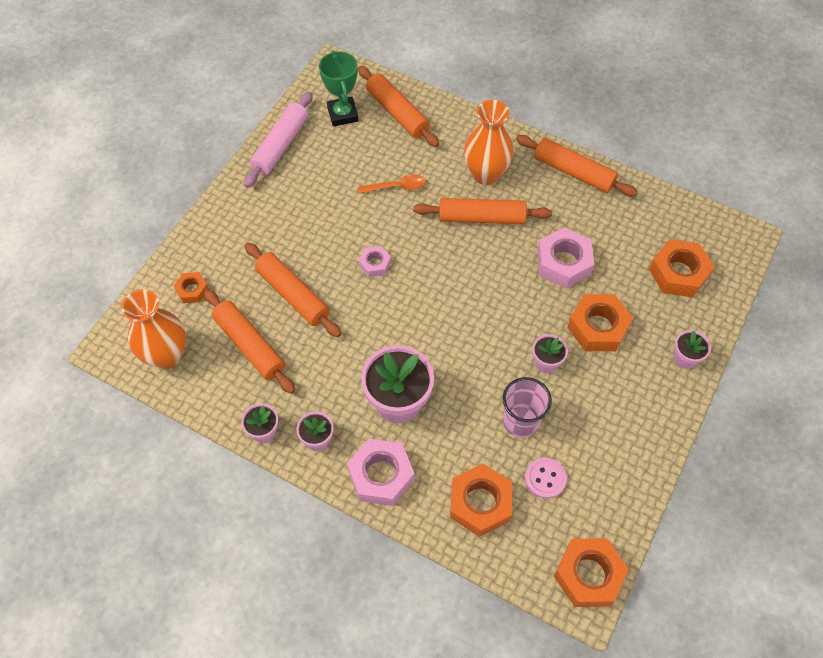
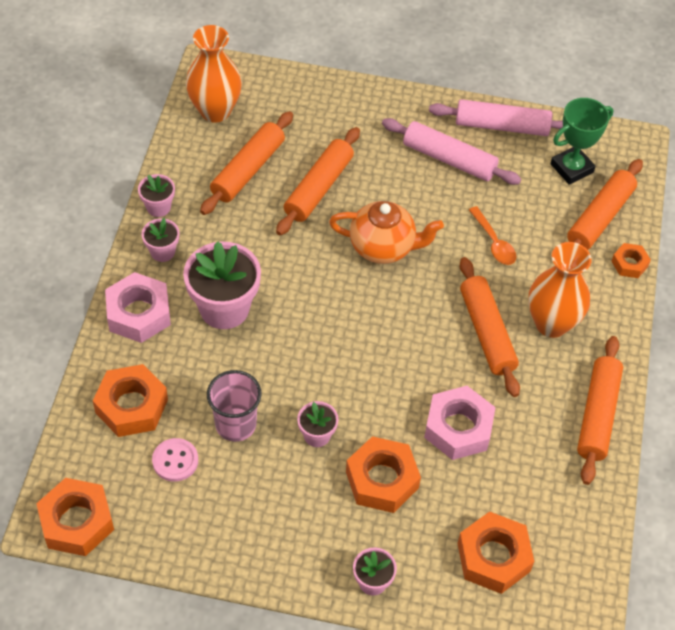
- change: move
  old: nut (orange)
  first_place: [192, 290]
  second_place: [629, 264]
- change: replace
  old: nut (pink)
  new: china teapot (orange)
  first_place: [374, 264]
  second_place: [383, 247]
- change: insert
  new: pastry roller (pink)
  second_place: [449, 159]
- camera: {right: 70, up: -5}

*EXERCISE:*
Take the preceding listing and transcribe it exactly, skipping the pictures.

*EXERCISE RESULT:*
- change: move
  old: nut (orange)
  first_place: [192, 290]
  second_place: [629, 264]
- change: replace
  old: nut (pink)
  new: china teapot (orange)
  first_place: [374, 264]
  second_place: [383, 247]
- change: insert
  new: pastry roller (pink)
  second_place: [449, 159]
- camera: {right: 70, up: -5}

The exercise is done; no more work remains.